Every entry must be repeated exactly. Exclude all pictures.

### EXERCISE INPUTS

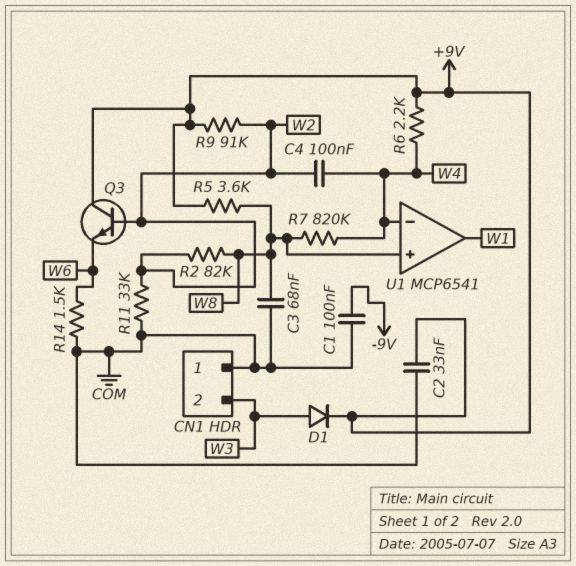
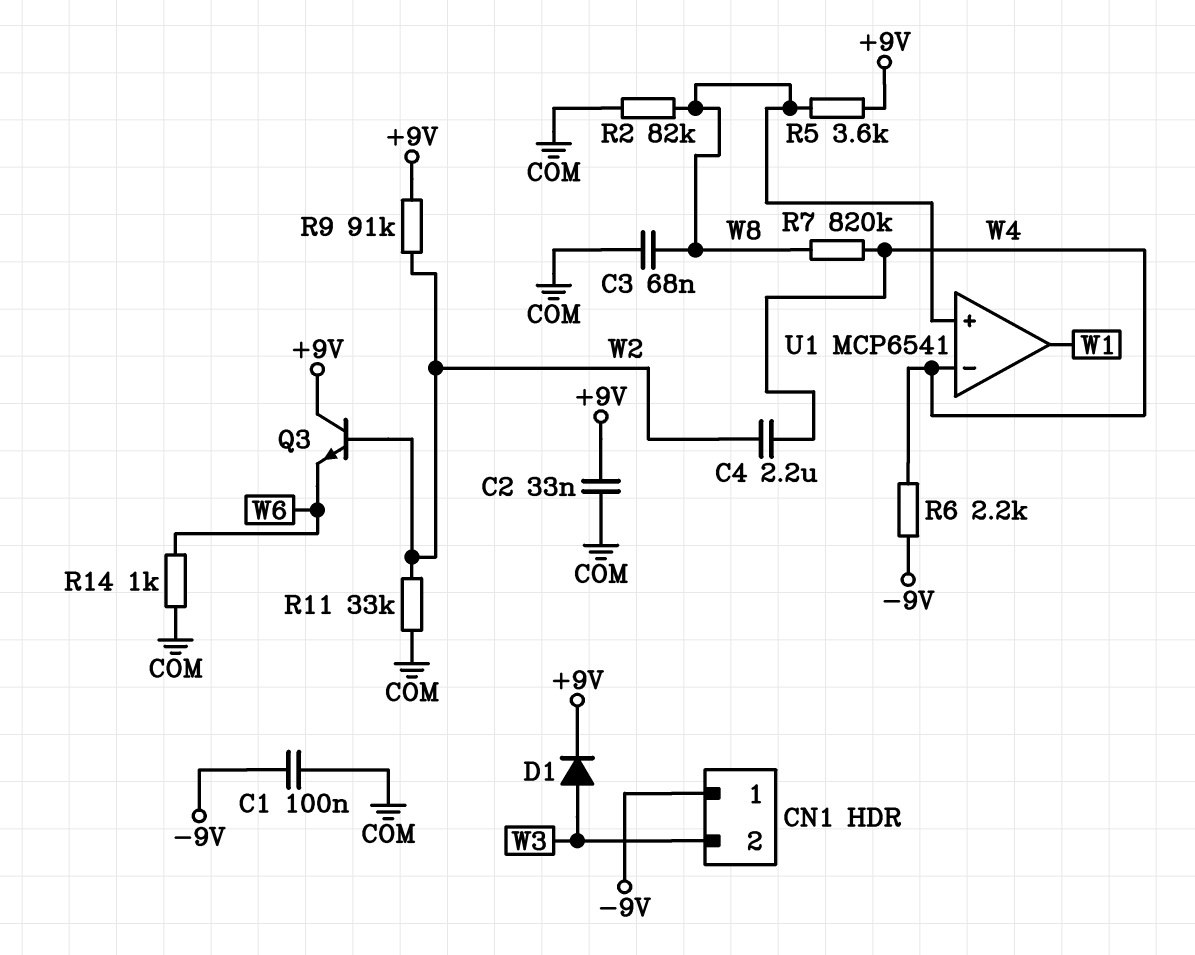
C4: 100nF (W2, W4) -> 2.2uF (W2, W4)
CN1 pin 1: COM -> -9V
R2: 82k (W2, W8) -> 82k (COM, W8)
R6: 2.2k (+9V, W4) -> 2.2k (-9V, W4)
R14: 1.5k (COM, W6) -> 1k (COM, W6)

######

* [ANSWER AREA]
C4: 100nF (W2, W4) -> 2.2uF (W2, W4)
CN1 pin 1: COM -> -9V
R2: 82k (W2, W8) -> 82k (COM, W8)
R6: 2.2k (+9V, W4) -> 2.2k (-9V, W4)
R14: 1.5k (COM, W6) -> 1k (COM, W6)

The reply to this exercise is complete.